§ THE TASK
In the data below, which lines hold the word "white"? Copy them.

§ RECORDS SHOWN
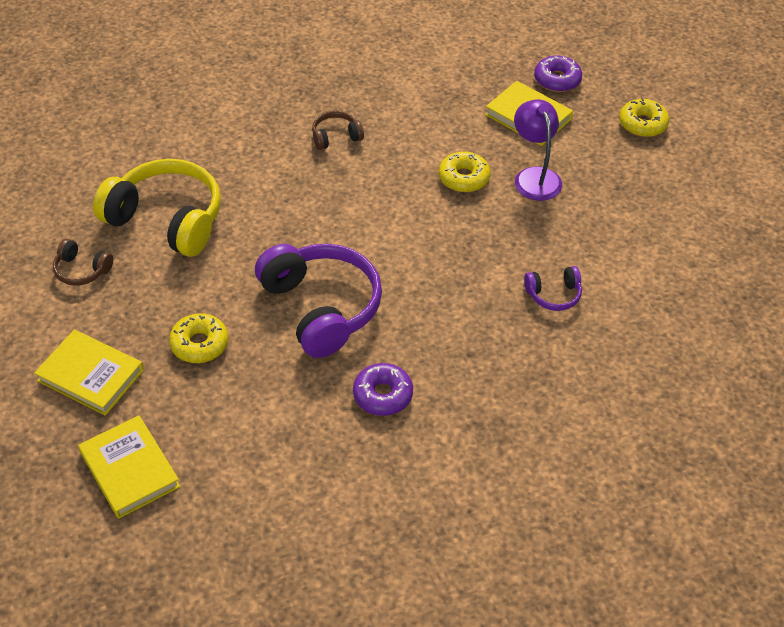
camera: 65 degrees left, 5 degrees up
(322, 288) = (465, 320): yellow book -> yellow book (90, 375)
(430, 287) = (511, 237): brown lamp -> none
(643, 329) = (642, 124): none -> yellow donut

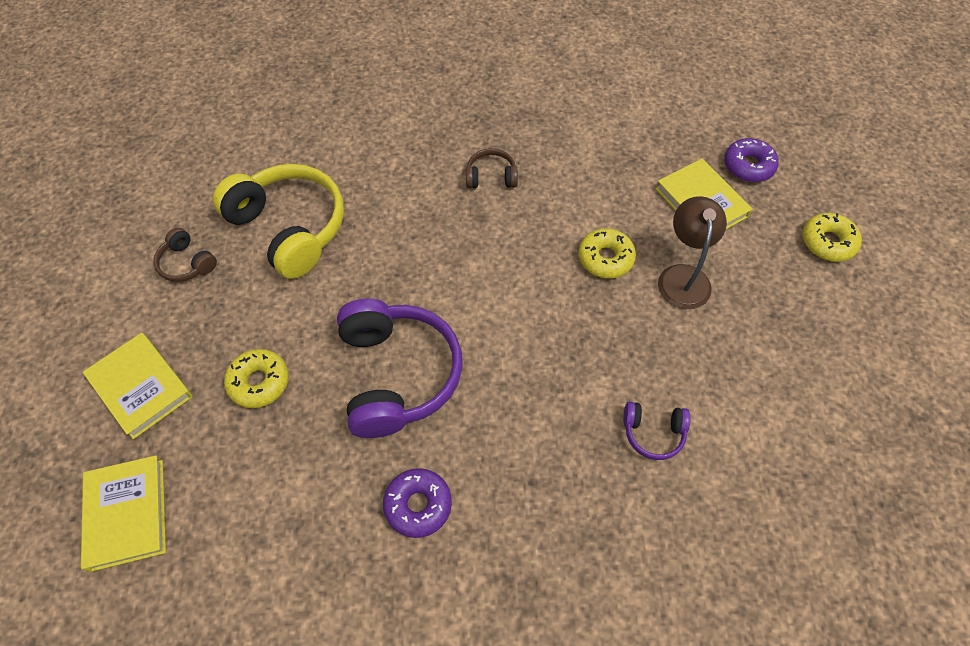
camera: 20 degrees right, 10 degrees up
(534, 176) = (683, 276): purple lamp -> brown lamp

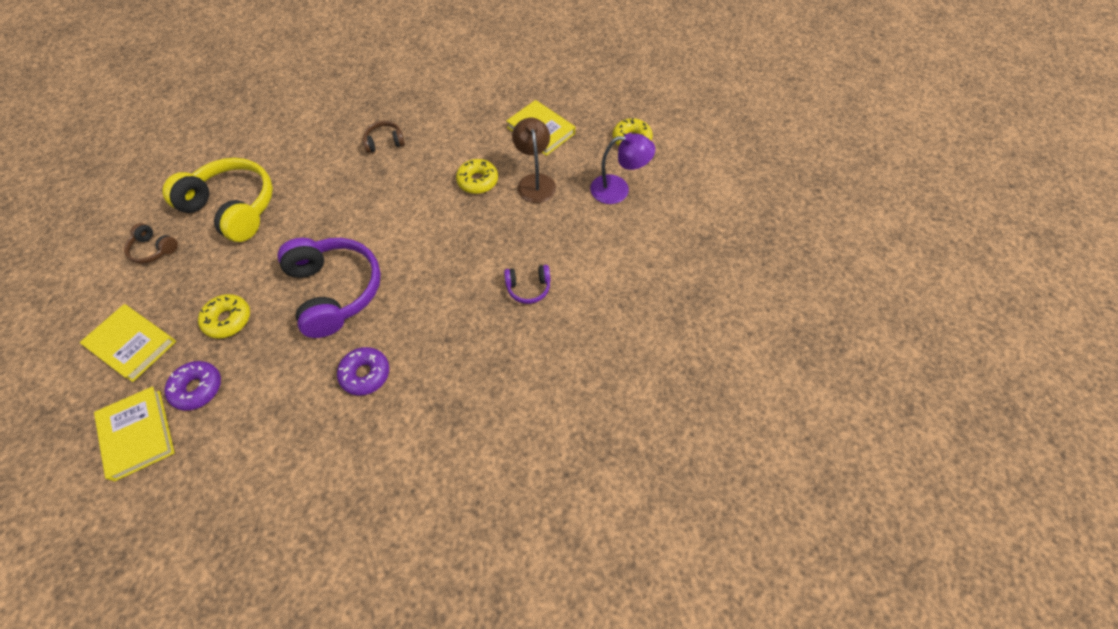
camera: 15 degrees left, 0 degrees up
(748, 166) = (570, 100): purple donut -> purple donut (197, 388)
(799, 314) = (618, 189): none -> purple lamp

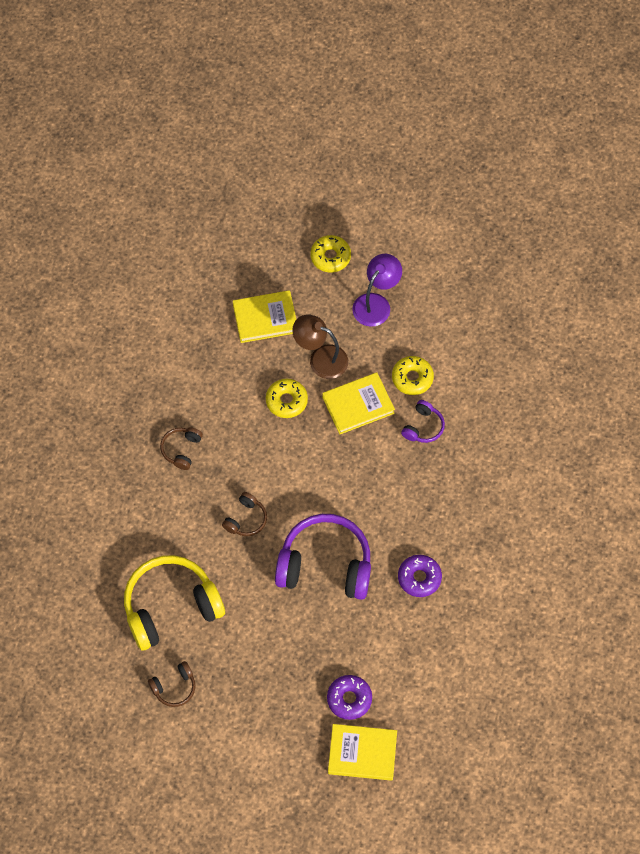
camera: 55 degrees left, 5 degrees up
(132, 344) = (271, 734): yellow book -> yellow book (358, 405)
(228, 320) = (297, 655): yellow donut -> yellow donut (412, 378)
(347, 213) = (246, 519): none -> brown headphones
* * *
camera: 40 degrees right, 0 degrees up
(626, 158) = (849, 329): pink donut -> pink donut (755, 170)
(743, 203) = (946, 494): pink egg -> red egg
---
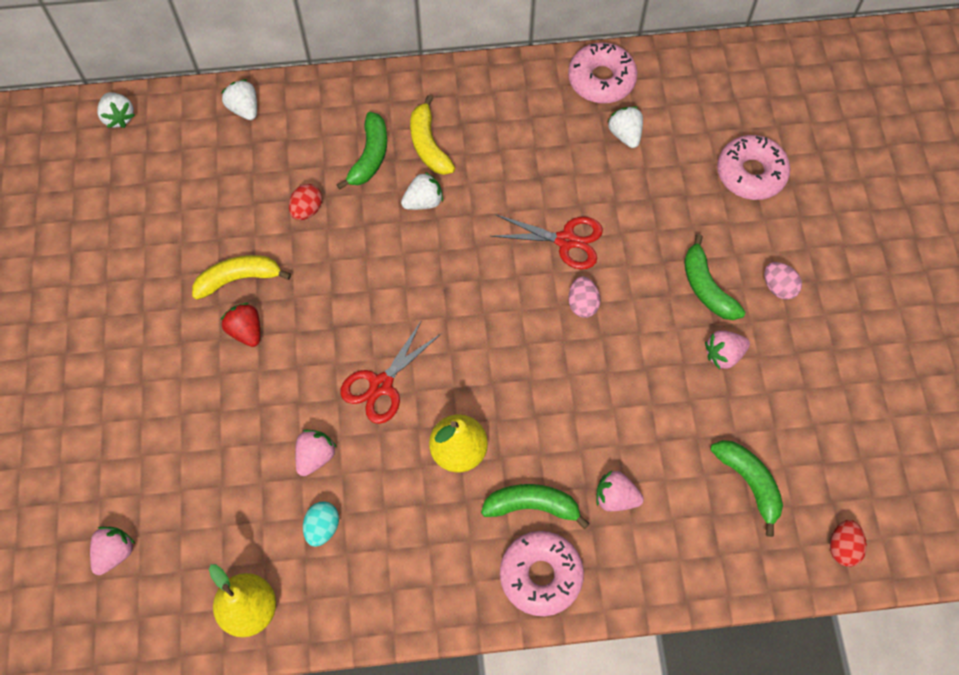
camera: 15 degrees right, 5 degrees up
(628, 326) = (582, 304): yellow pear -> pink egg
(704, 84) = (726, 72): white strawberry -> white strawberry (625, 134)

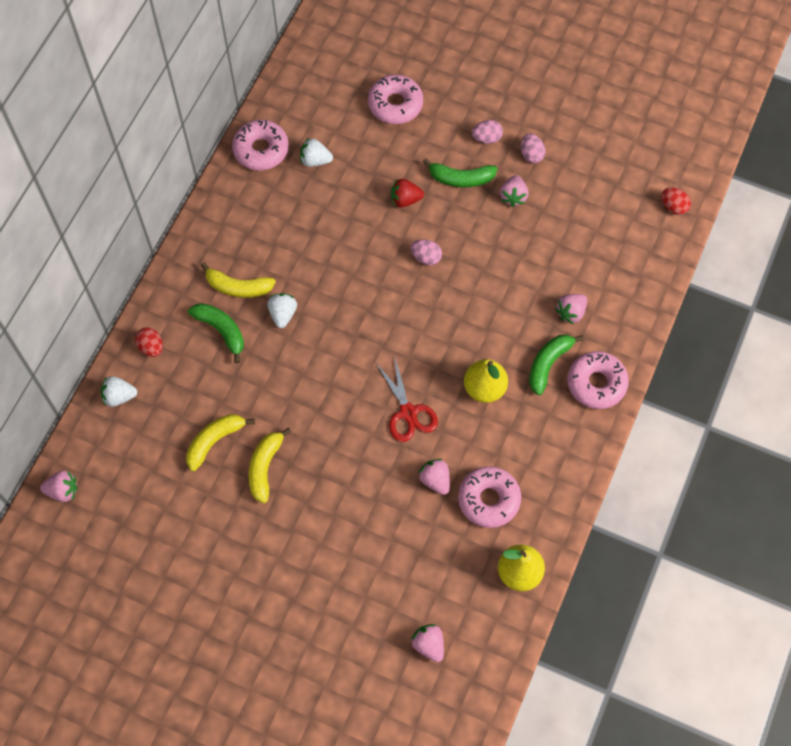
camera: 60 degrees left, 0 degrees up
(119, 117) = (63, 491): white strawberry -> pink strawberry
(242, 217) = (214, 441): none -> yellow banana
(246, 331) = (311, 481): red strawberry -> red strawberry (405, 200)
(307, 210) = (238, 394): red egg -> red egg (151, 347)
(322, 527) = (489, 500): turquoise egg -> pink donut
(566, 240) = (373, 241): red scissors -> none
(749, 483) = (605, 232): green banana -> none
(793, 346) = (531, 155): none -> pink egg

§ RESPONSE
(704, 84) = (726, 72): white strawberry -> white strawberry (625, 134)
(119, 117) = (63, 491): white strawberry -> pink strawberry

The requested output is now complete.